WORK REQUIRED
Search the material below for the string "cupcake" and list each line that holds it.

INPUT
::::
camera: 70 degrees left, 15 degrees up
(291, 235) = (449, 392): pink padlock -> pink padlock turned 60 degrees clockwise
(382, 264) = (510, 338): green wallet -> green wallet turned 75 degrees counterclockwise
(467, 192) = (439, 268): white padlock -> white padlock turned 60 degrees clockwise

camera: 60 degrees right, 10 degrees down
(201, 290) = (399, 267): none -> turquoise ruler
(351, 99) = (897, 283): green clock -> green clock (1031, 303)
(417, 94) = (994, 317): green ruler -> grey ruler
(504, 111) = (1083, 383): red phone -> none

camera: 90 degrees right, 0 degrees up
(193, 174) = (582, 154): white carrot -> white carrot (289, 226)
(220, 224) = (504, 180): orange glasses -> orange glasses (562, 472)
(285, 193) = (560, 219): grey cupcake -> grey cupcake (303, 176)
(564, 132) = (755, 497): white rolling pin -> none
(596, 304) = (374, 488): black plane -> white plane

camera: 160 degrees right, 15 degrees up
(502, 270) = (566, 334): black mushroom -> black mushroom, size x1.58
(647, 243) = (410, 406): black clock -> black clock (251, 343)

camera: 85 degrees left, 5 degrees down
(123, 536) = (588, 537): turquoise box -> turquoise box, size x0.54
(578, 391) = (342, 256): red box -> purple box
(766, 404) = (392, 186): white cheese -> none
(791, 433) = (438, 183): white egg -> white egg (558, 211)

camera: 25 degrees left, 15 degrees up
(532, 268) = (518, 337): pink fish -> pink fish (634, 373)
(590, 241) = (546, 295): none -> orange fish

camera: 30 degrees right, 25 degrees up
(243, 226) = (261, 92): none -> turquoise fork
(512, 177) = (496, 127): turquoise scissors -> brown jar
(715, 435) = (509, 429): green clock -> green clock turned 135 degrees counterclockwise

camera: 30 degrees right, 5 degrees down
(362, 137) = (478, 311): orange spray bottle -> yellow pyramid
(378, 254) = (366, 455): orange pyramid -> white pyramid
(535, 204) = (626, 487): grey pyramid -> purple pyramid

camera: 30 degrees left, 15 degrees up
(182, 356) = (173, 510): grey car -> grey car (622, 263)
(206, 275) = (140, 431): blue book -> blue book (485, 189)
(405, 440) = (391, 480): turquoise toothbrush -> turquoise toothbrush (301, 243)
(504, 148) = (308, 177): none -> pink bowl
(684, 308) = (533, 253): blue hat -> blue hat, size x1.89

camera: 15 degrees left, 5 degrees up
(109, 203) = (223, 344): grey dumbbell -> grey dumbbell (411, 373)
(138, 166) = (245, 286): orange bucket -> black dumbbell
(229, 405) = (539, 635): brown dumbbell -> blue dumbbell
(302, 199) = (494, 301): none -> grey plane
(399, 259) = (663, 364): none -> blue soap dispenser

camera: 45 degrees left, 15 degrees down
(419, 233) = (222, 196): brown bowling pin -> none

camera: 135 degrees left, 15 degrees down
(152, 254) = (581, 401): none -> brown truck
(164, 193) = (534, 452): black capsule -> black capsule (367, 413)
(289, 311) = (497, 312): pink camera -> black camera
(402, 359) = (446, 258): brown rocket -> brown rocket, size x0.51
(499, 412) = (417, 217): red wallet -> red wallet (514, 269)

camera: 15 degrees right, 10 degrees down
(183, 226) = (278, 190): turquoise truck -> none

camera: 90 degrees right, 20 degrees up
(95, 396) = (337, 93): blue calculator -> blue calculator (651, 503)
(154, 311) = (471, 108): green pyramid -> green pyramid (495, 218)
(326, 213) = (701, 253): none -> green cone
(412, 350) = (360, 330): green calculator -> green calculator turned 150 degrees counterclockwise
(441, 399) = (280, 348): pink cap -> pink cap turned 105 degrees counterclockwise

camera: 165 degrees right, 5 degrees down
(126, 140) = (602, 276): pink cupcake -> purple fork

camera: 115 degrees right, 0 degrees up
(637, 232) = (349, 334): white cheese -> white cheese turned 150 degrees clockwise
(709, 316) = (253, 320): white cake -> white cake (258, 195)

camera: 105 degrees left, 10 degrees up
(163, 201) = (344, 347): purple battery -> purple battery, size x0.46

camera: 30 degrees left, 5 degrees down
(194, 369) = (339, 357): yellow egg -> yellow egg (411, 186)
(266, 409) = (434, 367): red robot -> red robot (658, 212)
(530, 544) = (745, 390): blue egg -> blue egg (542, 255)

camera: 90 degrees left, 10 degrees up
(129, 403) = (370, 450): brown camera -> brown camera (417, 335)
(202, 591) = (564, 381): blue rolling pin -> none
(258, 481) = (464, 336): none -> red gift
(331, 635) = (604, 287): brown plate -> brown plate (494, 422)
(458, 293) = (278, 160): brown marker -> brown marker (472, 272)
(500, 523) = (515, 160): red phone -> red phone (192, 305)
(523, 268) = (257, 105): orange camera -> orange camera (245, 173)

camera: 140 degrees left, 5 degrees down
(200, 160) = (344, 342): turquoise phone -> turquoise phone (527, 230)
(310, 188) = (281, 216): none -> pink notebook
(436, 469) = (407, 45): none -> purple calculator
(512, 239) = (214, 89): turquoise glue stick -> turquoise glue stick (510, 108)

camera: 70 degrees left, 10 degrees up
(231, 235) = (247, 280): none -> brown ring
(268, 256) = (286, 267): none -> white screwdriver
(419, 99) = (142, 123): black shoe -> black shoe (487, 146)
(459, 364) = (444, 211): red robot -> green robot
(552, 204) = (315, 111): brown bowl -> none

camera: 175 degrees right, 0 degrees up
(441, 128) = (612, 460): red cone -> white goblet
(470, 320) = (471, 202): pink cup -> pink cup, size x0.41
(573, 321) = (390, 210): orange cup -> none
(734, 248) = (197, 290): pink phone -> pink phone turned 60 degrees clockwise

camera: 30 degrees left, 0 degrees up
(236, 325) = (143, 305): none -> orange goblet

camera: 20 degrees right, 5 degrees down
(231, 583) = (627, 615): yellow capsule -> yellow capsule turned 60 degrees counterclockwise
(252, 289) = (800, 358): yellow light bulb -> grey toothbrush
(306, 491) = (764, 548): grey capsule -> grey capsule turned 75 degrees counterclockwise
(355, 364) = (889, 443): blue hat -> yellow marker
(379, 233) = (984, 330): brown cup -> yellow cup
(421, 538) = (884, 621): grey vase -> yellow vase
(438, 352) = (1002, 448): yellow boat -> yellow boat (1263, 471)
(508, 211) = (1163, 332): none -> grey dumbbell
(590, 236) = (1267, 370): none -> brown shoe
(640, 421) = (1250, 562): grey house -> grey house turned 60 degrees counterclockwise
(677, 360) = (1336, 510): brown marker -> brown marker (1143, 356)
::::
YOUR SOLUTION
(285, 193) = (560, 219): grey cupcake -> grey cupcake (303, 176)
(126, 140) = (602, 276): pink cupcake -> purple fork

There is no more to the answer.